What the exercise asks: Read the records below. Copy each line where the string "moved" occurs.
____ Extracted data
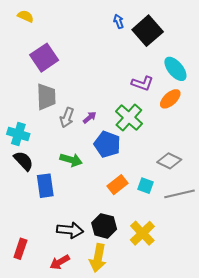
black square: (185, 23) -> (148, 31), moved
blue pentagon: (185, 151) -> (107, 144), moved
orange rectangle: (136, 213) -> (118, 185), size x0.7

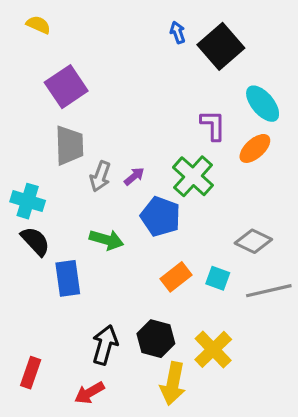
purple L-shape: (142, 83) -> (213, 125), turned -110
black arrow: (70, 230) -> (105, 345), turned -80
yellow arrow: (98, 258) -> (173, 384), moved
________
Task answer:
black square: (185, 23) -> (148, 31), moved
blue pentagon: (185, 151) -> (107, 144), moved
yellow arrow: (98, 258) -> (173, 384), moved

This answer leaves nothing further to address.